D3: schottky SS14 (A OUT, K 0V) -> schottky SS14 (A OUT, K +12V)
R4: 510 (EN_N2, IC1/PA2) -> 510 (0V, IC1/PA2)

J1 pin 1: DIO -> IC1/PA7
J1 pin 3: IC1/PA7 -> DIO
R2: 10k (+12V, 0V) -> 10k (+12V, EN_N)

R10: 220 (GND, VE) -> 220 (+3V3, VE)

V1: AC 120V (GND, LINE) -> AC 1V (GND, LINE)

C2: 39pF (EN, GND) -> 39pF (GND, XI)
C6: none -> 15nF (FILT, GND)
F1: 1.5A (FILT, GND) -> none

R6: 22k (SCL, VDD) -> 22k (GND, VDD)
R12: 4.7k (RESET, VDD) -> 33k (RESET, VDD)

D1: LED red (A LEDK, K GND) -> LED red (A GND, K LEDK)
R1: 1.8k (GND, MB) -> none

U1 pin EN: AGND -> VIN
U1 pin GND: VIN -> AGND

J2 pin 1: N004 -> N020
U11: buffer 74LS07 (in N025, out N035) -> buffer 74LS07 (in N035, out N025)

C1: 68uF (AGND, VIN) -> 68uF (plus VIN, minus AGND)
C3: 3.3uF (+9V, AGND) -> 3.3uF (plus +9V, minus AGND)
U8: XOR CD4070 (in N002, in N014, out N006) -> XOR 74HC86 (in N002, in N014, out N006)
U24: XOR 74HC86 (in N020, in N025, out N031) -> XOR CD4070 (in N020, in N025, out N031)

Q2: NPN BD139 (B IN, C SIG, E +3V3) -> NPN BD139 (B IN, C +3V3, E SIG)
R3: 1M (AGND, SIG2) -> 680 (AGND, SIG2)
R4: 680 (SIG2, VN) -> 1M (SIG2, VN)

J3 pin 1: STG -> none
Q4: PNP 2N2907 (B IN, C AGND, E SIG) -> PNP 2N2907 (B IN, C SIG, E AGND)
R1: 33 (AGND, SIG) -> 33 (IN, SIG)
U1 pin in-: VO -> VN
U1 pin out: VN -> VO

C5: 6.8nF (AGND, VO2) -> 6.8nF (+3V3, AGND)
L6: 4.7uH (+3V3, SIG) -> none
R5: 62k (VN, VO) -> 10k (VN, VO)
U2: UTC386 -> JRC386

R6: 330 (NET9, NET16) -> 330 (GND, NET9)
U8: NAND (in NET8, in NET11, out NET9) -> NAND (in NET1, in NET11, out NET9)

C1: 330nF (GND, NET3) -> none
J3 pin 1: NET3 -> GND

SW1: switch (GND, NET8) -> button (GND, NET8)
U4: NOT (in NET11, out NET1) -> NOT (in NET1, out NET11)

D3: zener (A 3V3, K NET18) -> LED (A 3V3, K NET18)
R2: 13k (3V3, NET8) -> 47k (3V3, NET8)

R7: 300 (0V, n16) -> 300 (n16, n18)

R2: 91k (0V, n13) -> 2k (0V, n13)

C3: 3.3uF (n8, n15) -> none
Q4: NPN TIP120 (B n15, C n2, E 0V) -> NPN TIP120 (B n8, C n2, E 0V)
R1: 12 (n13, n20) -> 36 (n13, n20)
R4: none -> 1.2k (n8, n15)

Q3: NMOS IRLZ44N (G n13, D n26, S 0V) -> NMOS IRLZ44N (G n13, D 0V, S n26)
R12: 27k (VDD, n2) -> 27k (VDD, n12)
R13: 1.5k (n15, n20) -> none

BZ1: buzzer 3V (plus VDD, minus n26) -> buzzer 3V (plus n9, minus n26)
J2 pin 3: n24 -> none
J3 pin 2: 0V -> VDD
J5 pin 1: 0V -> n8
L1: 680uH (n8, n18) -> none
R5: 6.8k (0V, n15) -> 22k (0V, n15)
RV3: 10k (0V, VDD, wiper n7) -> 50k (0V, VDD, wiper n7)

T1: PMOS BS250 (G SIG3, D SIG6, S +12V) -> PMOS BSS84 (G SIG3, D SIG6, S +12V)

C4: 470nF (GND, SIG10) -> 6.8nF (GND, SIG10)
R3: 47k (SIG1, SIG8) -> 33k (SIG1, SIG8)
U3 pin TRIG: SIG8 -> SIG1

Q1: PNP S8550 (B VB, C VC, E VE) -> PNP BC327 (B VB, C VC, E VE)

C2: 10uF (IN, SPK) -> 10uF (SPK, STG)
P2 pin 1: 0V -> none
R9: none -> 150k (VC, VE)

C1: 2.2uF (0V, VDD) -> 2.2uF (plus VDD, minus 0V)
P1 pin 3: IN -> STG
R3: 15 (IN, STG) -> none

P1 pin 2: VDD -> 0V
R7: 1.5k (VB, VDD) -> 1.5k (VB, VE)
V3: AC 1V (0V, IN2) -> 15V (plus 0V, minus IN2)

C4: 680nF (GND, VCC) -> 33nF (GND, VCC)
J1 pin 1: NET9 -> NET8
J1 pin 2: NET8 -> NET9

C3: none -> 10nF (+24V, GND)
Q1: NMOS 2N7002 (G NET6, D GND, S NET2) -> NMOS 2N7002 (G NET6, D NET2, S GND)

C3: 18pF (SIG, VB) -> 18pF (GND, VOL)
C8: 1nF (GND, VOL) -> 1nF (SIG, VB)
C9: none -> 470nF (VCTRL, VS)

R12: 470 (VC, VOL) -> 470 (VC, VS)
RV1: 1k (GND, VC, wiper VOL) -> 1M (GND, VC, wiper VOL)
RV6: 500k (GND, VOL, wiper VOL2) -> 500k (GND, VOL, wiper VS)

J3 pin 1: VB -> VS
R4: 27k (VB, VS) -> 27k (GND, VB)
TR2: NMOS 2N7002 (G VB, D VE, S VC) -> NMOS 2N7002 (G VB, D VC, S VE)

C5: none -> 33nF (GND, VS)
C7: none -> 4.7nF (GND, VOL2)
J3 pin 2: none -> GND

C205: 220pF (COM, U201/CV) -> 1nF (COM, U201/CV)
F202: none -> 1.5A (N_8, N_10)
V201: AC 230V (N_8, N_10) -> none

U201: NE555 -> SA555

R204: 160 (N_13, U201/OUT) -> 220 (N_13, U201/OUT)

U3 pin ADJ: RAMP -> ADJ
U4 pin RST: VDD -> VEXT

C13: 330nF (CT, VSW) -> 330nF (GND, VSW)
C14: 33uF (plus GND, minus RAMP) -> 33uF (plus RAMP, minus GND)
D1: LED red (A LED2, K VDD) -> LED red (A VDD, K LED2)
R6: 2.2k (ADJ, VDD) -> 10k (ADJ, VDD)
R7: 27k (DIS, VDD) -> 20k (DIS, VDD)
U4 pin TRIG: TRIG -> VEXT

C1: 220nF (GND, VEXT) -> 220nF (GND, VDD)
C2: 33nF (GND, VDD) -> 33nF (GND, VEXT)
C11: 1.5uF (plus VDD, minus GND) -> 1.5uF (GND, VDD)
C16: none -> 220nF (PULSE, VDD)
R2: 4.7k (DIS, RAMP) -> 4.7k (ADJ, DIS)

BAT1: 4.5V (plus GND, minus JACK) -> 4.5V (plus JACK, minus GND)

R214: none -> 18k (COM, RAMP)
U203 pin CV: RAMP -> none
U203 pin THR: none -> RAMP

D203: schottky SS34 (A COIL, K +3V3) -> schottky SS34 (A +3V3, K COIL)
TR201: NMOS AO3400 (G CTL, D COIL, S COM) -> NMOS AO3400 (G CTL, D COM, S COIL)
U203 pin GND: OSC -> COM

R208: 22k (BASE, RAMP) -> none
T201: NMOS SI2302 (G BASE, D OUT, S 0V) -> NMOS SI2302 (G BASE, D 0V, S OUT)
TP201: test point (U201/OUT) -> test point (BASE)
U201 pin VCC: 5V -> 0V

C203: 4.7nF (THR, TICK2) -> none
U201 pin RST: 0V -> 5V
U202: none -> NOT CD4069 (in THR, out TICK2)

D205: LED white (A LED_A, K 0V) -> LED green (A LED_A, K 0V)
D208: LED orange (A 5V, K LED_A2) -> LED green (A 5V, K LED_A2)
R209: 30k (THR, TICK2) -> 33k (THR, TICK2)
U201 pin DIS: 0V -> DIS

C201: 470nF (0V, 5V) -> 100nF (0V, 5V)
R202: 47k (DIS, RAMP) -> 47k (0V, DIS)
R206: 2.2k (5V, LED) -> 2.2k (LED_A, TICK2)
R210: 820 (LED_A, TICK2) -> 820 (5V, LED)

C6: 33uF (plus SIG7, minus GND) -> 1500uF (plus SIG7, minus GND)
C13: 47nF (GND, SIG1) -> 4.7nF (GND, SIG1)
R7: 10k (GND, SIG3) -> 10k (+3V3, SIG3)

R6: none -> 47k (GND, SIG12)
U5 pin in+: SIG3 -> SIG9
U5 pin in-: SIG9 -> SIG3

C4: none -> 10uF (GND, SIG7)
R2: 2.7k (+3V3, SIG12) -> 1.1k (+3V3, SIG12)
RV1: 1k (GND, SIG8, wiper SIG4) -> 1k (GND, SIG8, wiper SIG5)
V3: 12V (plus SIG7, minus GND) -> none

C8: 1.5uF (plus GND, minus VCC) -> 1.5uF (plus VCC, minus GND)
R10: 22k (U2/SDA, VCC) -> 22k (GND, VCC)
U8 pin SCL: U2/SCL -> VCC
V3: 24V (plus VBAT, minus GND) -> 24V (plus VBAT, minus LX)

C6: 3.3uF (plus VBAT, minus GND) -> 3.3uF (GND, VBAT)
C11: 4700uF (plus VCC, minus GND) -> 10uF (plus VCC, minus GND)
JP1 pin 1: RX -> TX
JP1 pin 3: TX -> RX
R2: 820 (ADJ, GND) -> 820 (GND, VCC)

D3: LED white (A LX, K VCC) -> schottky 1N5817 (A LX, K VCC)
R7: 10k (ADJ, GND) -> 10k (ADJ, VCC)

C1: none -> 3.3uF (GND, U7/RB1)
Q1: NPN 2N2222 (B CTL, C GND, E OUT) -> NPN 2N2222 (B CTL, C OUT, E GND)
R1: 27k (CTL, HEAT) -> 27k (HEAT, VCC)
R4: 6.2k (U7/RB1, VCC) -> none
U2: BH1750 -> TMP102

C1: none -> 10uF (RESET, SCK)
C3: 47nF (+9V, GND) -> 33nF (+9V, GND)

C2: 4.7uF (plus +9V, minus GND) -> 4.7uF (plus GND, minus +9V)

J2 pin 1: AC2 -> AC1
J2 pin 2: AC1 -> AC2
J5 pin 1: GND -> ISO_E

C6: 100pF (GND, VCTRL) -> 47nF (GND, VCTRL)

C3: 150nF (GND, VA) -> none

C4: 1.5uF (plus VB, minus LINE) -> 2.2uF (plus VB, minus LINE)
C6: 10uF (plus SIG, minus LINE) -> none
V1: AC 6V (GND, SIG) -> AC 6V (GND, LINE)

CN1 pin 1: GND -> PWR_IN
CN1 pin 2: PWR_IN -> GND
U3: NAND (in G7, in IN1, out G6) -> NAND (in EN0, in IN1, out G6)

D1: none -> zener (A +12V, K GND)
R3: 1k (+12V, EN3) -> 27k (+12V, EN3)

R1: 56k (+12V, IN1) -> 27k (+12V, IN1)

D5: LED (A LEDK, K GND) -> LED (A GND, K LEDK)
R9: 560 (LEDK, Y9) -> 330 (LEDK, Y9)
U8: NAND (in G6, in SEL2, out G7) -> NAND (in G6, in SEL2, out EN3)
※ ※ ※
Task item :: Where does the word "TRIG" appear in the listing above? Copy every line that holds it.

Solution for this exercise ::
U3 pin TRIG: SIG8 -> SIG1
U4 pin TRIG: TRIG -> VEXT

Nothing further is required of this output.